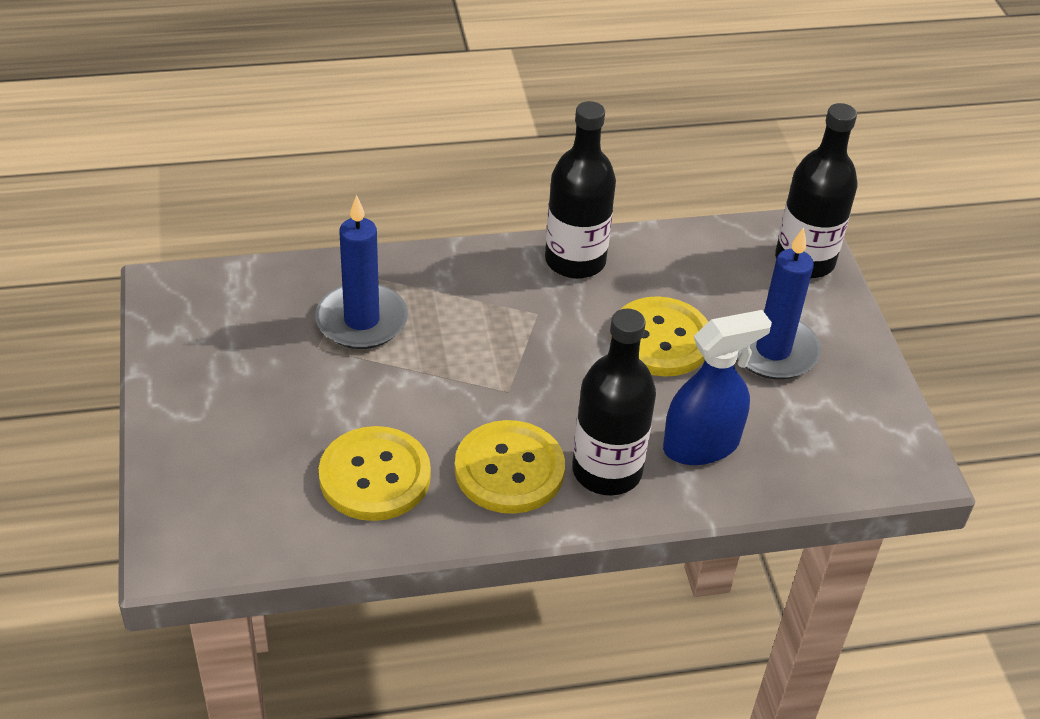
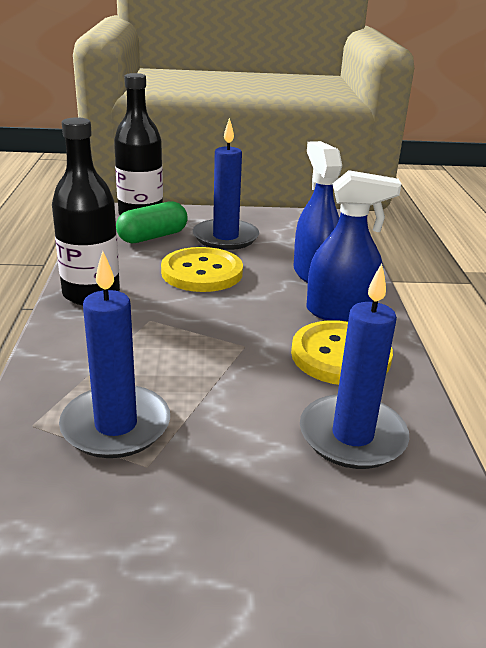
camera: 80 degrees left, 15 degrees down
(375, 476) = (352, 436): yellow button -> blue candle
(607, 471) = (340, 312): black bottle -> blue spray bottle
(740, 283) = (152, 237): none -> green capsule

## Work request:
Copy every line above exactly; images stay out.

## Written solution:
camera: 80 degrees left, 15 degrees down
(375, 476) = (352, 436): yellow button -> blue candle
(607, 471) = (340, 312): black bottle -> blue spray bottle
(740, 283) = (152, 237): none -> green capsule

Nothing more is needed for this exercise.